◆ Exercise instructions ◆
Exactly reproduce the line containing "(289, 224) = (291, 276): blue" together with every line after it, through the end of the entries, and give nothing more.

◆ Data provided ◆
=== Section Start ===
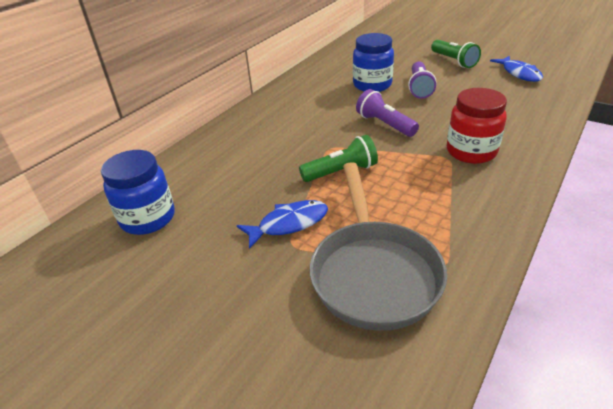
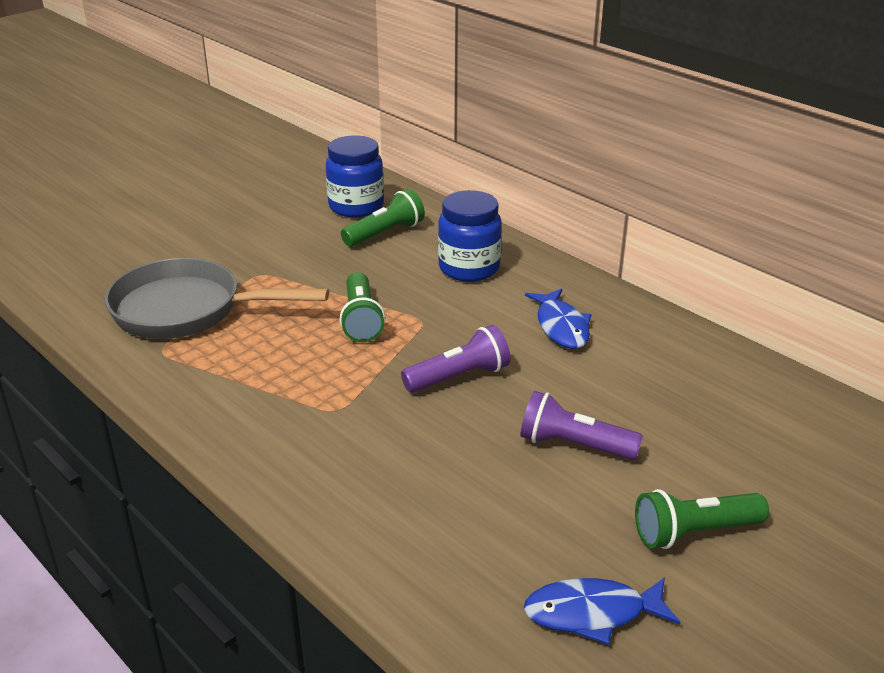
camera: 100 degrees right, 5 degrees down
(202, 189) = (385, 233): none -> green flashlight
(289, 224) = (291, 276): blue fish -> blue fish (561, 327)
(372, 85) = (607, 394): blue jar -> blue jar (469, 268)
(471, 152) = (337, 435): red jar -> none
=== Section End ===
◆ Task response ◆
(289, 224) = (291, 276): blue fish -> blue fish (561, 327)
(372, 85) = (607, 394): blue jar -> blue jar (469, 268)
(471, 152) = (337, 435): red jar -> none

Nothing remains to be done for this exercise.